Below are entries to reproduce exactly, apart from their pictures.
%%
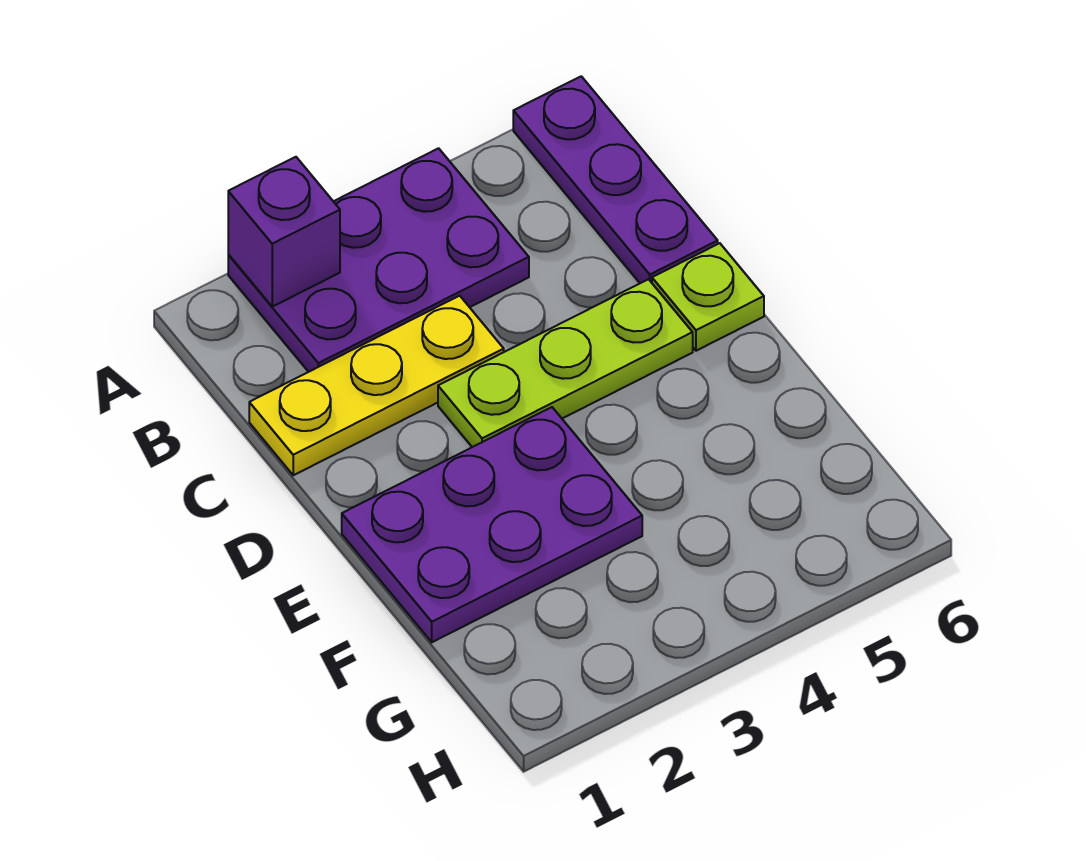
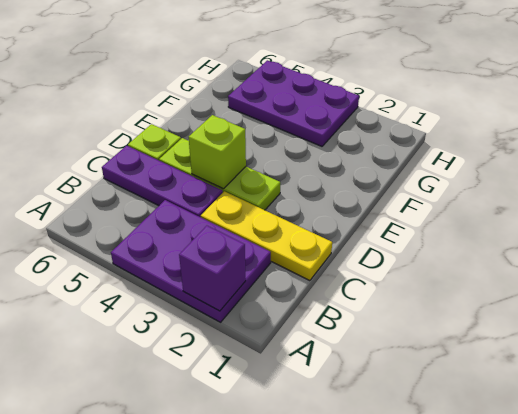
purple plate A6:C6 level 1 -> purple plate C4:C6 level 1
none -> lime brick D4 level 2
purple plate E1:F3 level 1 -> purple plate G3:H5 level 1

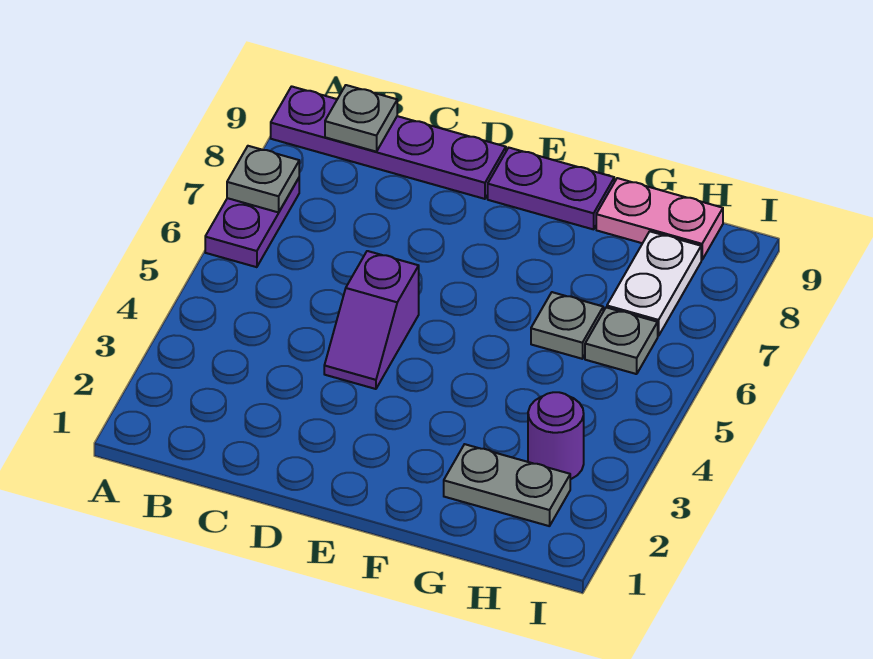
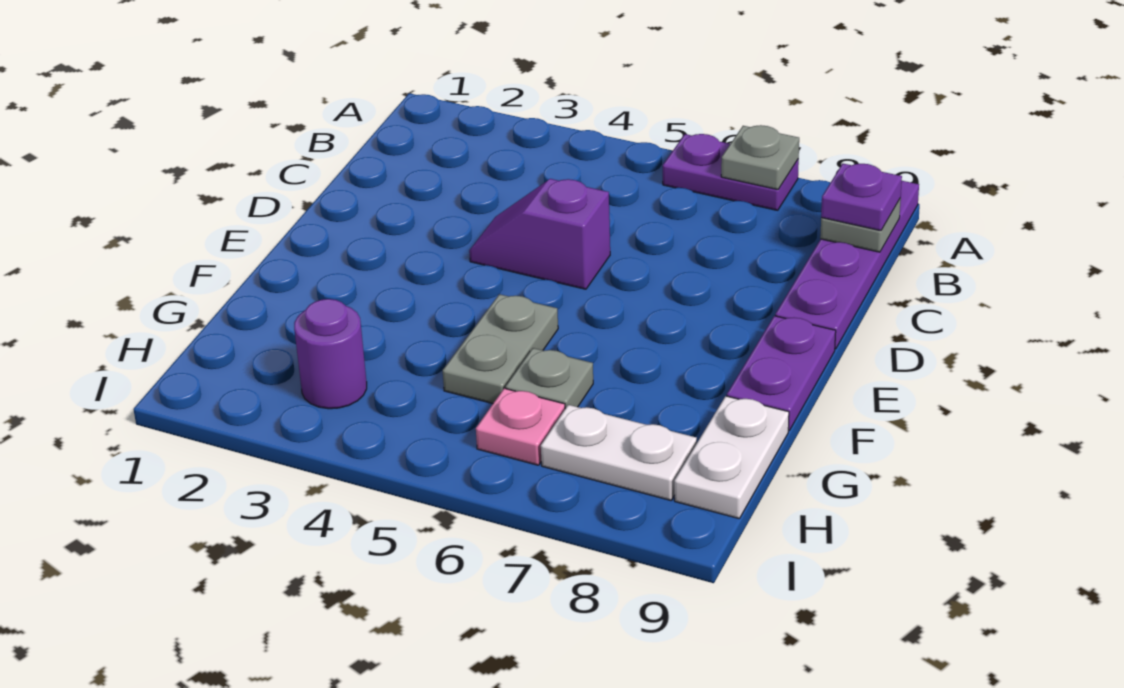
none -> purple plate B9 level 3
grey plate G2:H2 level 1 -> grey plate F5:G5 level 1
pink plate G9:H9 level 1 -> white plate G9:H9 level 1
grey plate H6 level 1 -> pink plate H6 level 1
%%
### TASK RESULT
purple plate A6:C6 level 1 -> purple plate C4:C6 level 1
none -> lime brick D4 level 2
purple plate E1:F3 level 1 -> purple plate G3:H5 level 1

none -> purple plate B9 level 3
grey plate G2:H2 level 1 -> grey plate F5:G5 level 1
pink plate G9:H9 level 1 -> white plate G9:H9 level 1
grey plate H6 level 1 -> pink plate H6 level 1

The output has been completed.